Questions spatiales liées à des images
-------
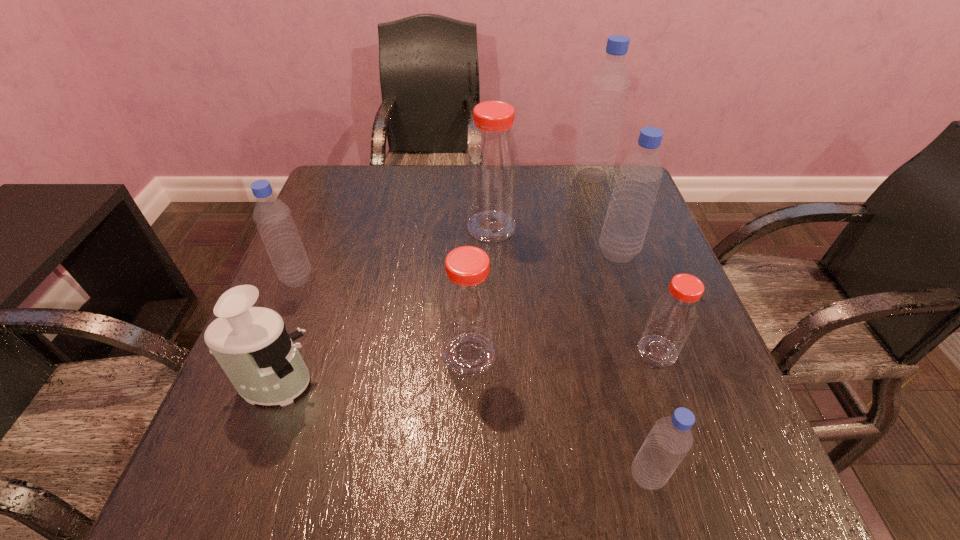
Locate an element on the screen. free spot between the leftmost blue bottle and the biggest red bottle is located at coordinates (395, 253).

Image resolution: width=960 pixels, height=540 pixels. In order to click on empty space that is in between the second farthest blue bottle and the smallest red bottle in this screenshot , I will do `click(637, 302)`.

Where is `free space between the farthest object and the juicer`? The image size is (960, 540). free space between the farthest object and the juicer is located at coordinates (433, 280).

Find the location of a particular element. The height and width of the screenshot is (540, 960). vacant area that lies between the nearest blue bottle and the third nearest blue bottle is located at coordinates (633, 364).

The width and height of the screenshot is (960, 540). I want to click on vacant space that is in between the tallest bottle and the leftmost blue bottle, so click(x=444, y=227).

At what (x,y) coordinates should I click in order to perform the action: click on vacant area that lies between the fourth nearest bottle and the second smallest red bottle. Please return your answer as a coordinate pair (x, y). This screenshot has width=960, height=540. Looking at the image, I should click on (384, 316).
-------
À faire :: Recopiez mot pour mot toutes les entrées ci-dessus, en laissant les images de côté.

Résultat attendu ::
Locate an element on the screen. free spot between the leftmost blue bottle and the biggest red bottle is located at coordinates (395, 253).

Image resolution: width=960 pixels, height=540 pixels. In order to click on empty space that is in between the second farthest blue bottle and the smallest red bottle in this screenshot , I will do `click(637, 302)`.

Where is `free space between the farthest object and the juicer`? The image size is (960, 540). free space between the farthest object and the juicer is located at coordinates (433, 280).

Find the location of a particular element. The height and width of the screenshot is (540, 960). vacant area that lies between the nearest blue bottle and the third nearest blue bottle is located at coordinates (633, 364).

The width and height of the screenshot is (960, 540). I want to click on vacant space that is in between the tallest bottle and the leftmost blue bottle, so click(x=444, y=227).

At what (x,y) coordinates should I click in order to perform the action: click on vacant area that lies between the fourth nearest bottle and the second smallest red bottle. Please return your answer as a coordinate pair (x, y). This screenshot has width=960, height=540. Looking at the image, I should click on (384, 316).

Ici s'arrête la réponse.